Assignment =>
Your answer should give again, exactly, the lines from the beginning of the entries below through the line containing "U213: NAND 74HC132". It must contain no pictures.

(Edit tracking data)

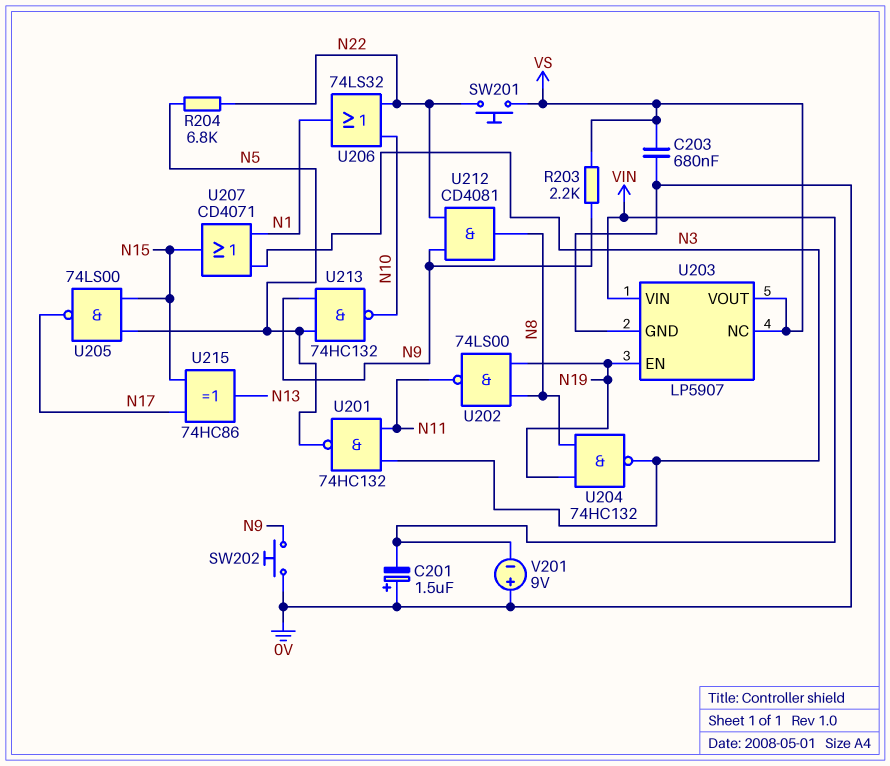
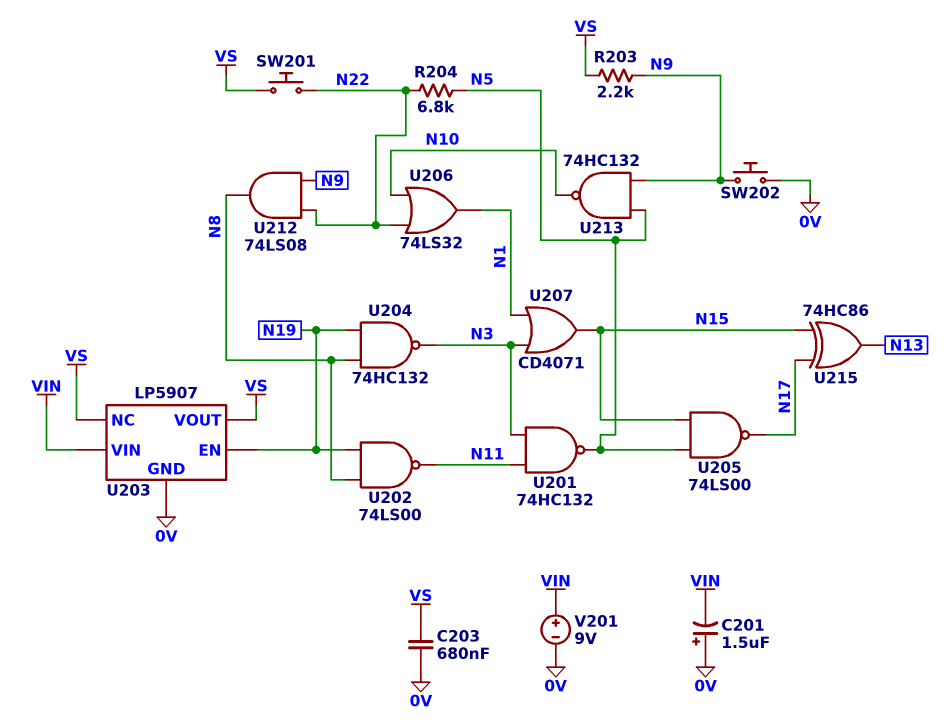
U212: AND CD4081 (in N9, in N22, out N8) -> AND 74LS08 (in N9, in N22, out N8)
V201: 9V (plus 0V, minus VIN) -> 9V (plus VIN, minus 0V)

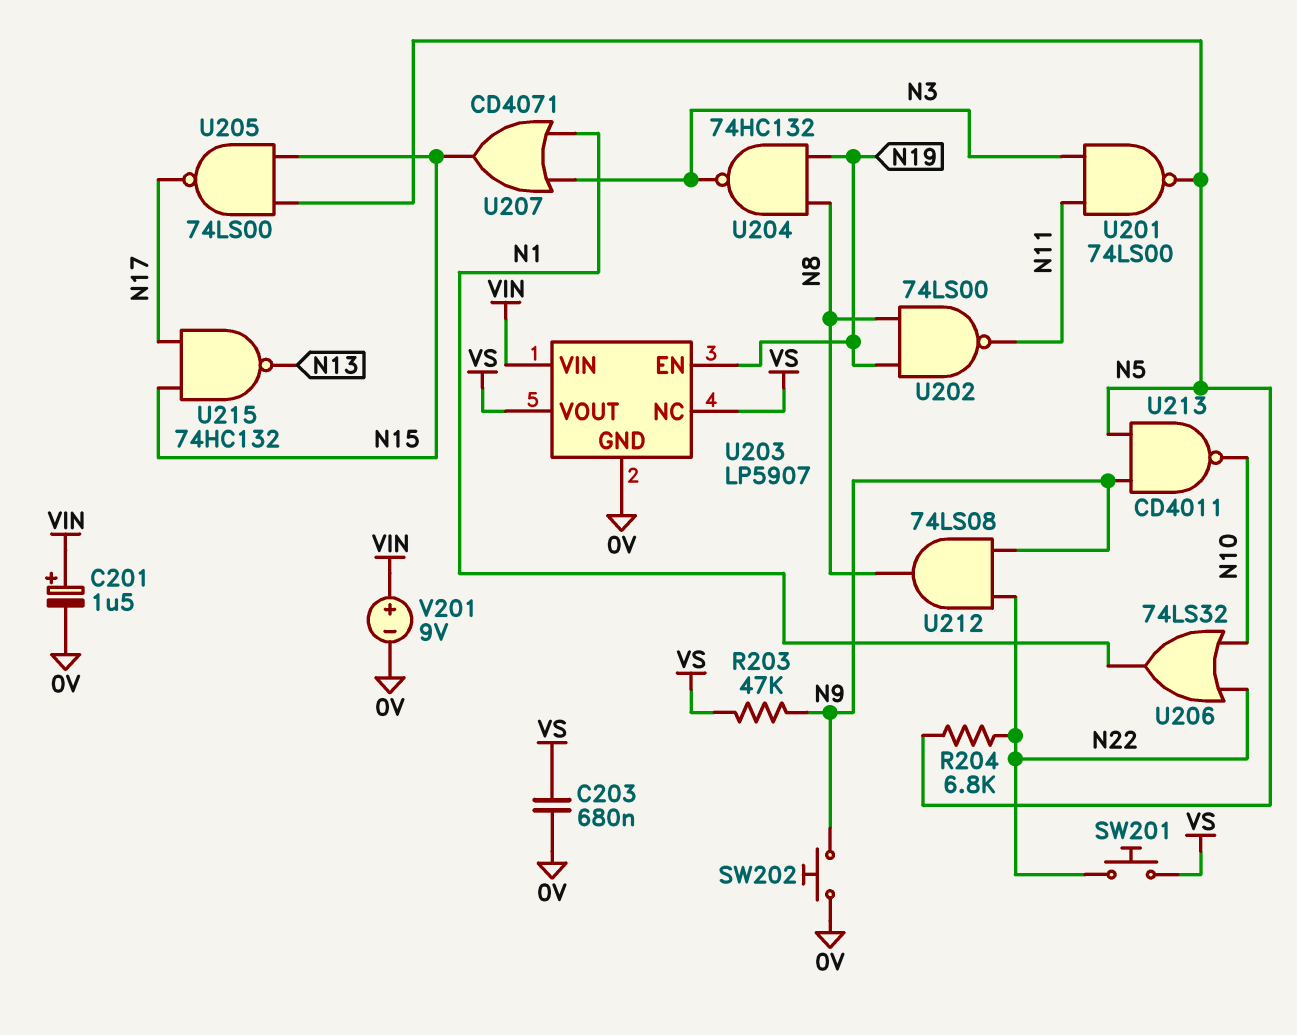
C201: 1.5uF (plus 0V, minus VIN) -> 1.5uF (plus VIN, minus 0V)
R203: 2.2k (N9, VS) -> 47k (N9, VS)
U201: NAND 74HC132 (in N3, in N11, out N5) -> NAND 74LS00 (in N3, in N11, out N5)
U213: NAND 74HC132 (in N5, in N9, out N10) -> NAND CD4011 (in N5, in N9, out N10)
U215: XOR 74HC86 (in N15, in N17, out N13) -> NAND 74HC132 (in N15, in N17, out N13)

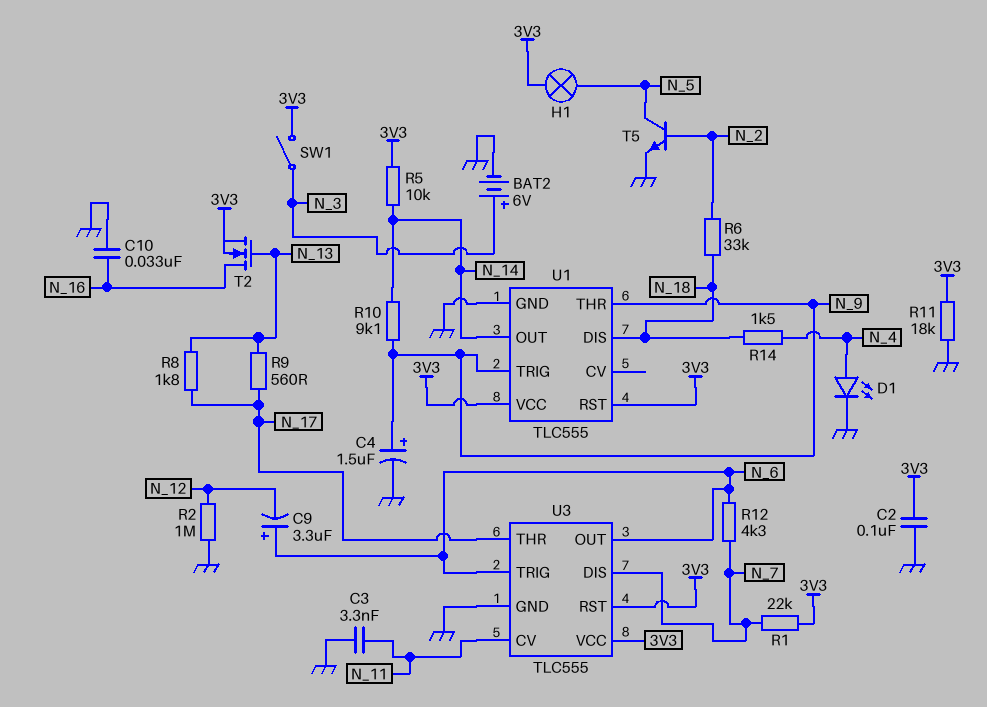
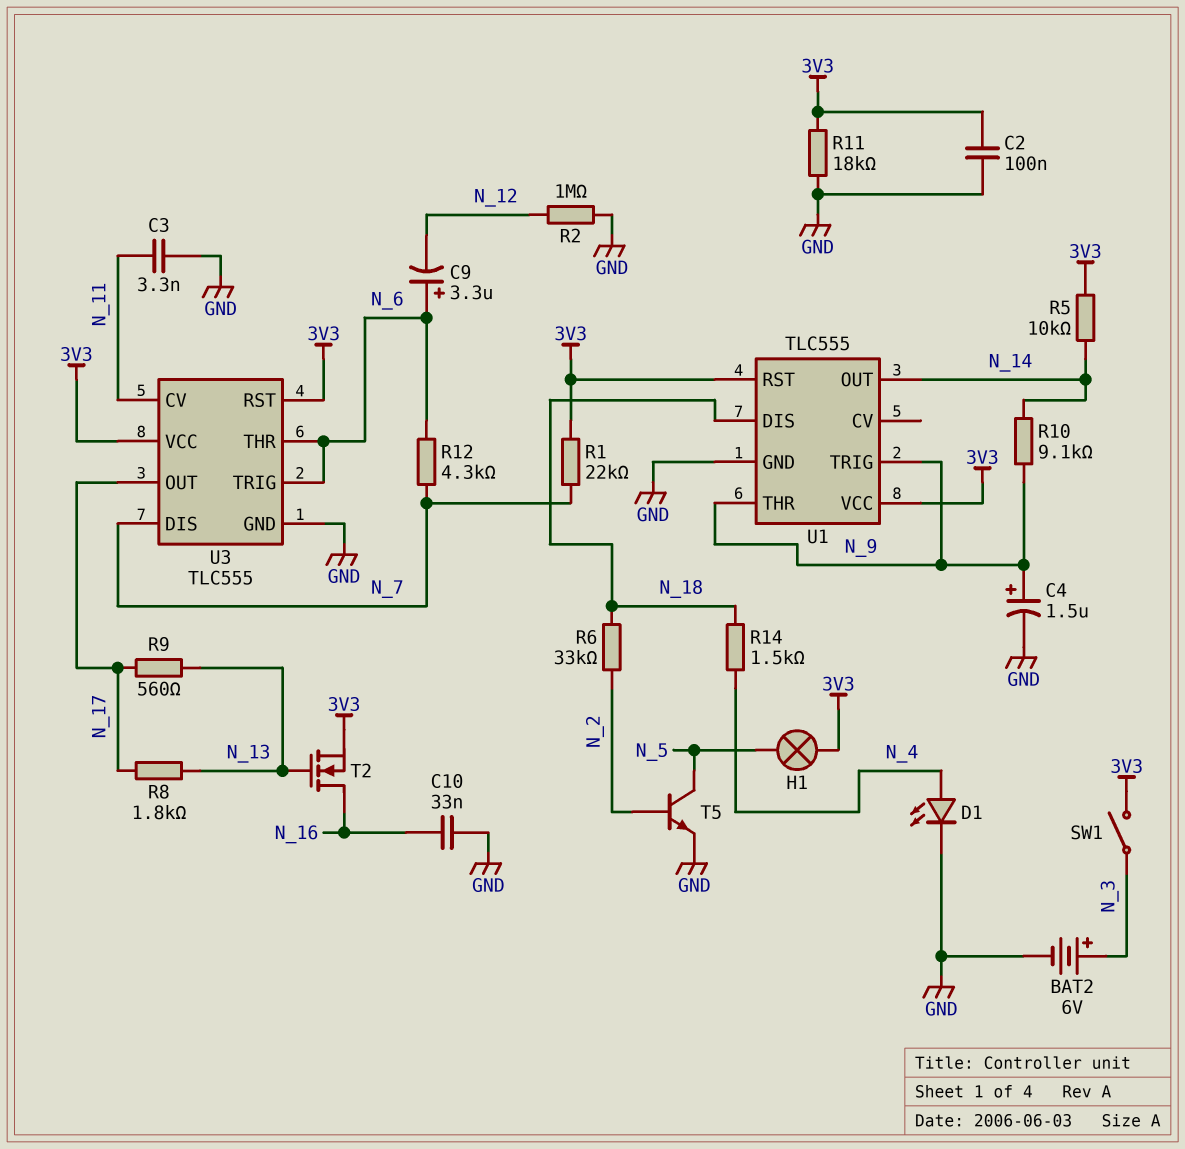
U3 pin OUT: N_6 -> N_17
U3 pin THR: N_17 -> N_6

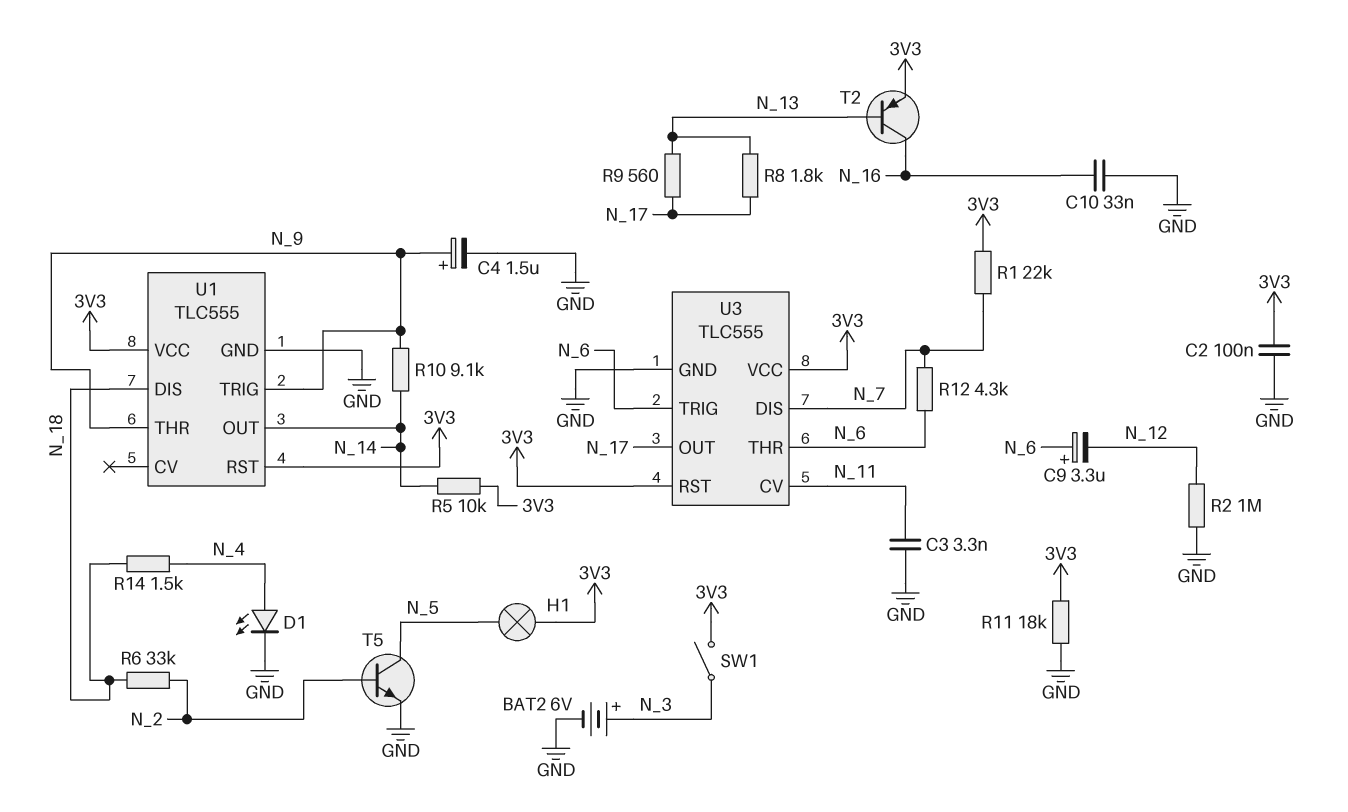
T2: NMOS (G N_13, D N_16, S 3V3) -> PNP (B N_13, C N_16, E 3V3)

Task answer =>
U212: AND CD4081 (in N9, in N22, out N8) -> AND 74LS08 (in N9, in N22, out N8)
V201: 9V (plus 0V, minus VIN) -> 9V (plus VIN, minus 0V)

C201: 1.5uF (plus 0V, minus VIN) -> 1.5uF (plus VIN, minus 0V)
R203: 2.2k (N9, VS) -> 47k (N9, VS)
U201: NAND 74HC132 (in N3, in N11, out N5) -> NAND 74LS00 (in N3, in N11, out N5)
U213: NAND 74HC132 (in N5, in N9, out N10) -> NAND CD4011 (in N5, in N9, out N10)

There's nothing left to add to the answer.